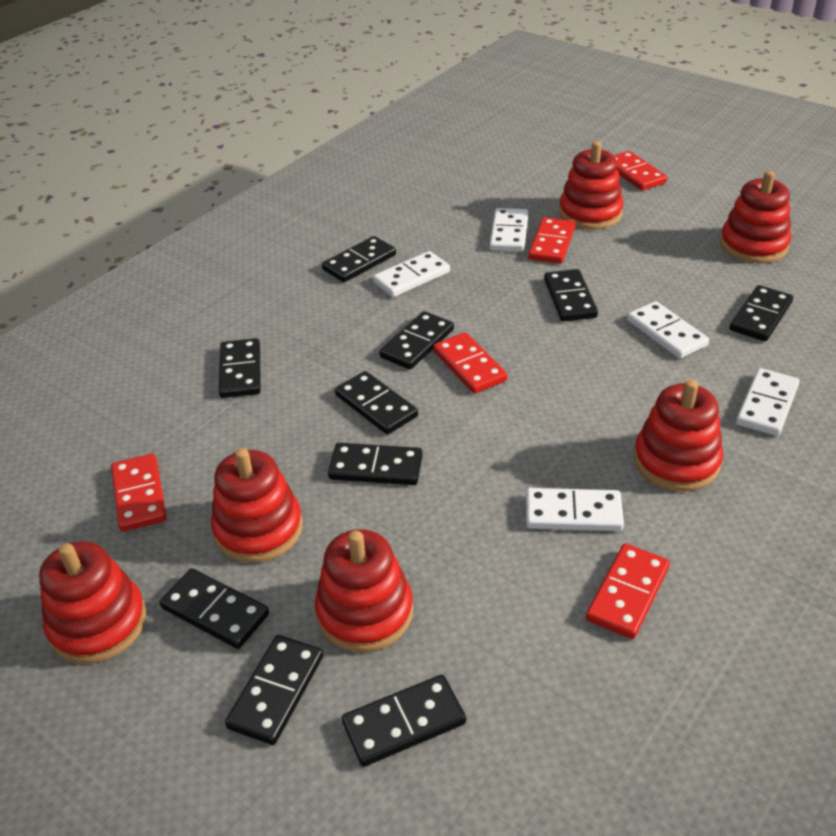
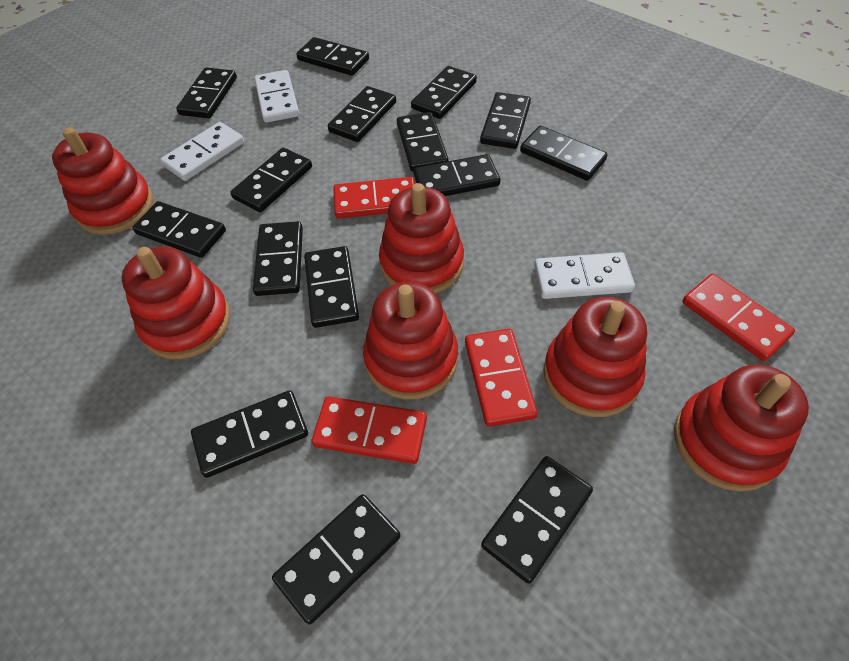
black domino: 10 -> 15
red domino: 5 -> 4
white domino: 5 -> 3

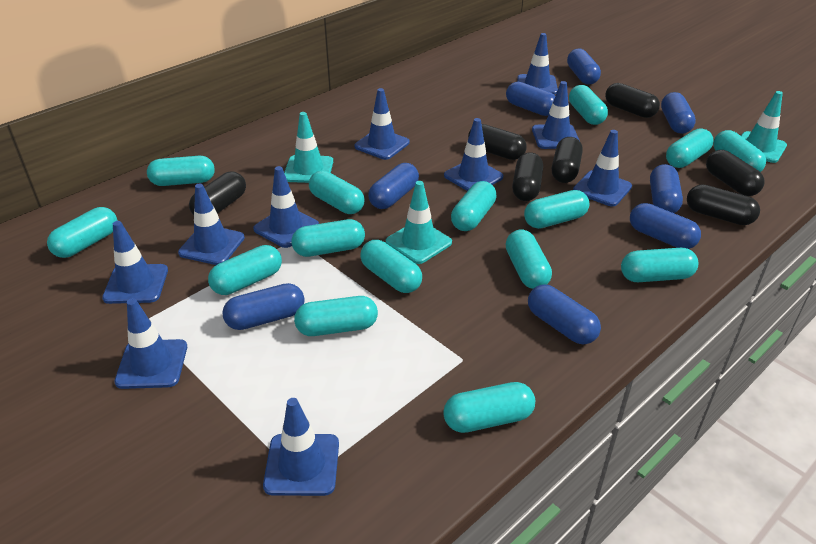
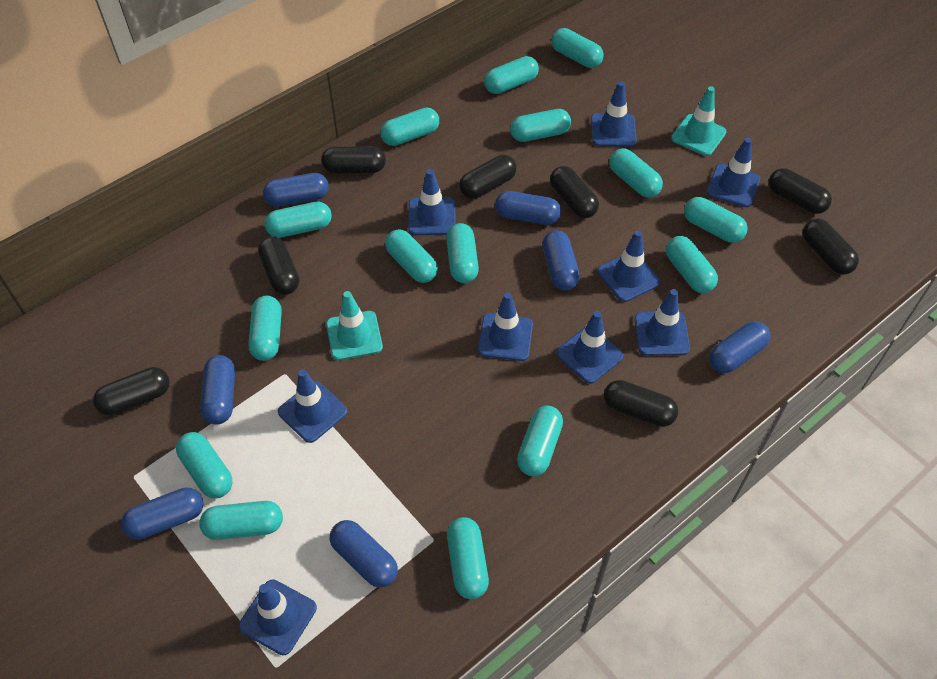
black capsule: 7 -> 8
blue capsule: 8 -> 7
blue traffic cone: 10 -> 9
turquoise traffic cone: 3 -> 2

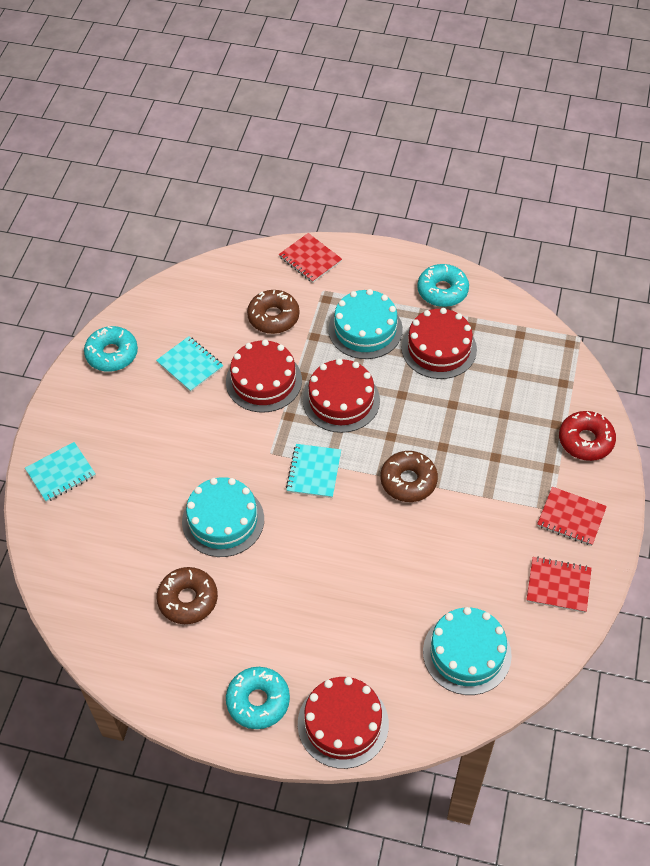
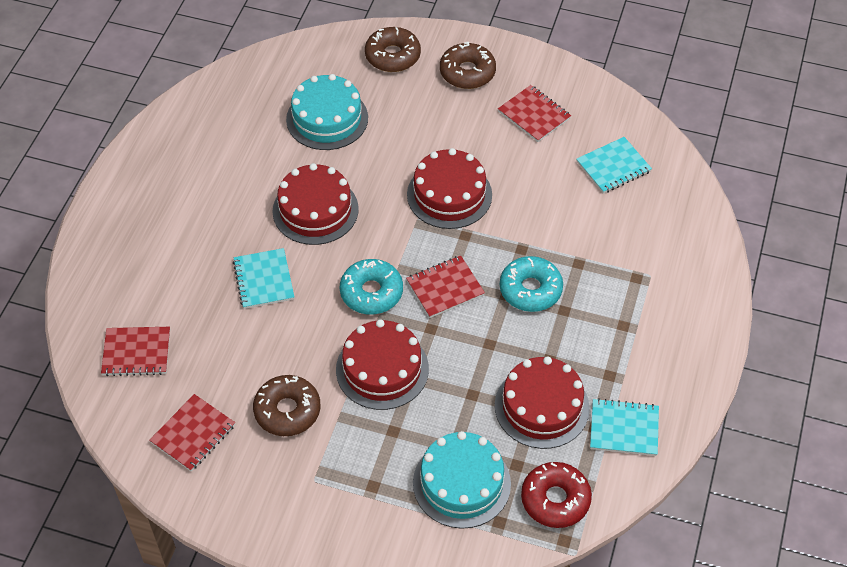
red notebook: 3 -> 4
turquoise cake: 3 -> 2
turquoise donut: 3 -> 2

* _Required action_
Please retype the records above exactly, but leave out any pictures.

* _Task result_
black domino: 10 -> 15
red domino: 5 -> 4
white domino: 5 -> 3

black capsule: 7 -> 8
blue capsule: 8 -> 7
blue traffic cone: 10 -> 9
turquoise traffic cone: 3 -> 2

red notebook: 3 -> 4
turquoise cake: 3 -> 2
turquoise donut: 3 -> 2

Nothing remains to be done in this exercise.